-- DATA LISTING follows --

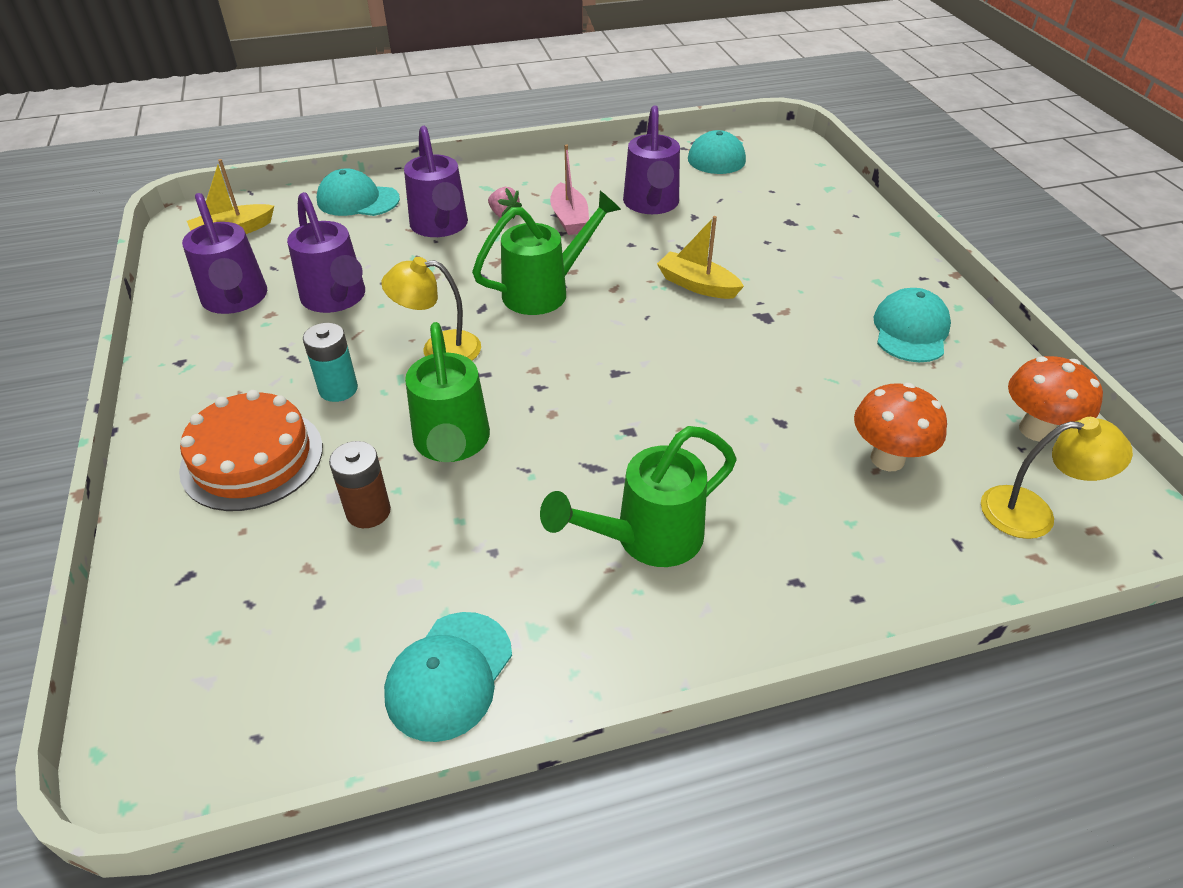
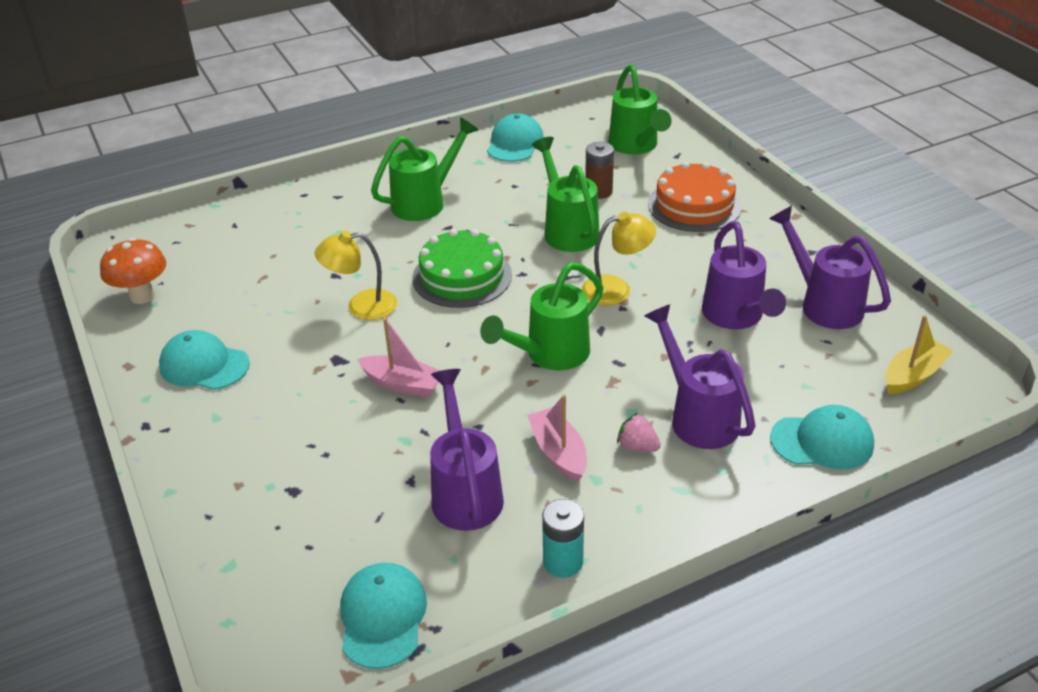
camera: 170 degrees right, 5 degrees down
(236, 615) = (636, 146): none -> green watering can
(337, 300) = (736, 318): purple watering can -> purple watering can turned 150 degrees counterclockwise
(338, 389) = (673, 250): turquoise battery -> turquoise battery (563, 562)
(615, 394) = (462, 276): none -> green cake
(697, 285) = (402, 384): yellow boat -> pink boat
(887, 459) = (262, 262): orange mushroom -> none
(910, 330) = (204, 365): turquoise cap -> turquoise cap turned 105 degrees clockwise
(1032, 512) = (177, 246): yellow lamp -> yellow lamp (361, 306)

-- DATA LISTING concluded --

→ **WHAT THIS TASK INVOLVES**:
The whole listing above is to be printed exactly; the pictures stay out.

→ **RESPONSE FOR THIS EXERCISE**:
camera: 170 degrees right, 5 degrees down
(236, 615) = (636, 146): none -> green watering can
(337, 300) = (736, 318): purple watering can -> purple watering can turned 150 degrees counterclockwise
(338, 389) = (673, 250): turquoise battery -> turquoise battery (563, 562)
(615, 394) = (462, 276): none -> green cake
(697, 285) = (402, 384): yellow boat -> pink boat
(887, 459) = (262, 262): orange mushroom -> none
(910, 330) = (204, 365): turquoise cap -> turquoise cap turned 105 degrees clockwise
(1032, 512) = (177, 246): yellow lamp -> yellow lamp (361, 306)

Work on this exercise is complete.